══ Task inputs ══

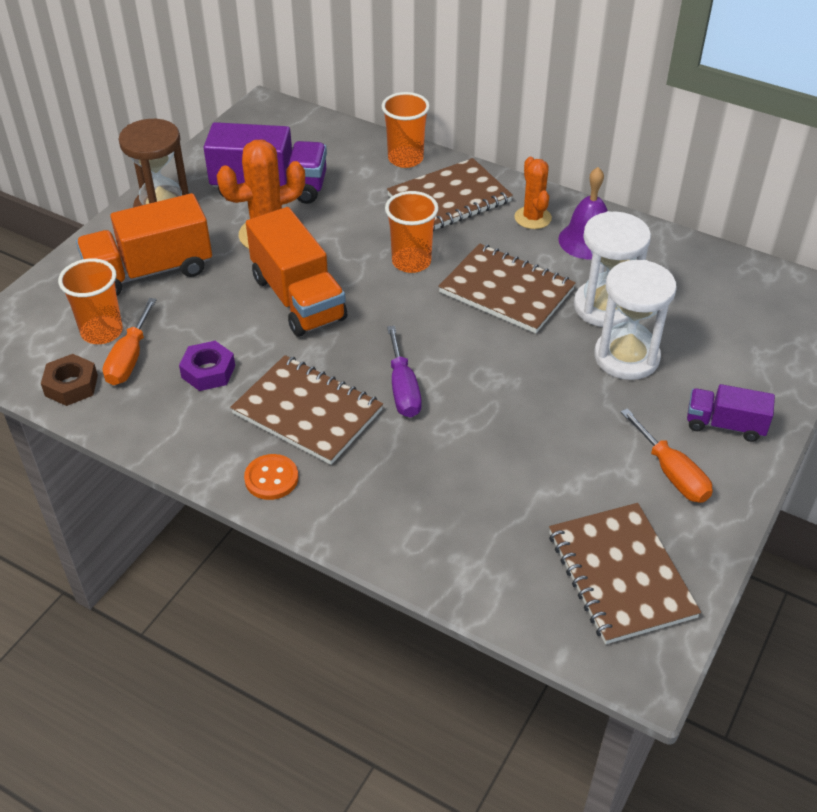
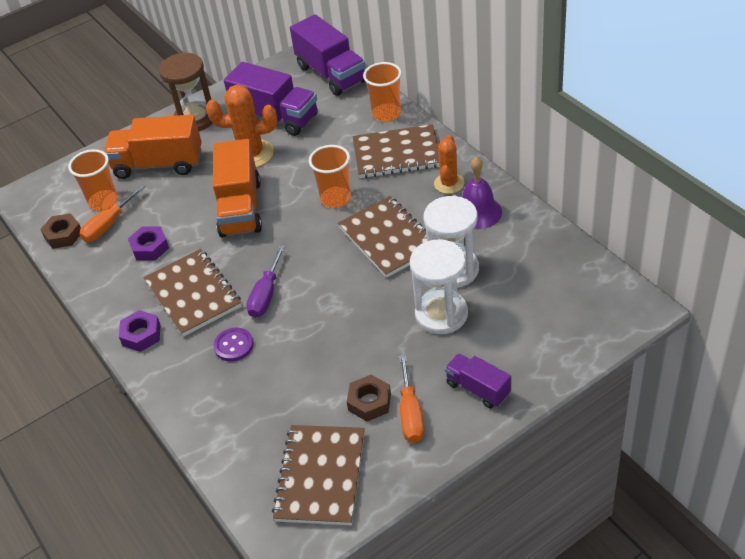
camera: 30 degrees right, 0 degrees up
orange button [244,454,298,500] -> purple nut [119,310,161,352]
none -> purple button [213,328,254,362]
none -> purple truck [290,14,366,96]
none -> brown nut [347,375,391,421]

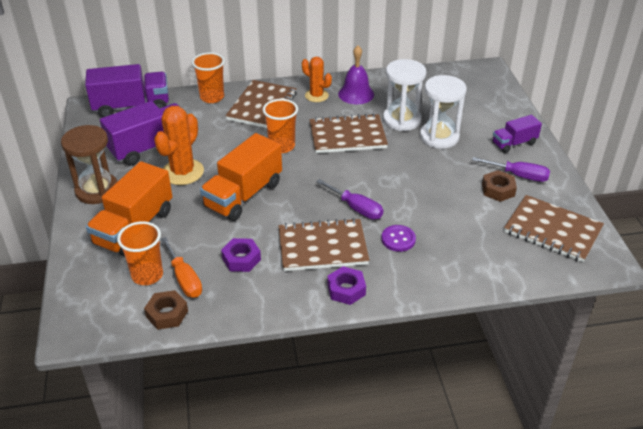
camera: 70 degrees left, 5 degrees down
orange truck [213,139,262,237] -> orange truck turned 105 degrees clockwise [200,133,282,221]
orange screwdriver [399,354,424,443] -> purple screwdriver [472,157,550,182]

═══

Aim of the exercise: For the records above, give every line again exactly and skip the pictures.

Solution to this task:
camera: 30 degrees right, 0 degrees up
orange button [244,454,298,500] -> purple nut [119,310,161,352]
none -> purple button [213,328,254,362]
none -> purple truck [290,14,366,96]
none -> brown nut [347,375,391,421]

camera: 70 degrees left, 5 degrees down
orange truck [213,139,262,237] -> orange truck turned 105 degrees clockwise [200,133,282,221]
orange screwdriver [399,354,424,443] -> purple screwdriver [472,157,550,182]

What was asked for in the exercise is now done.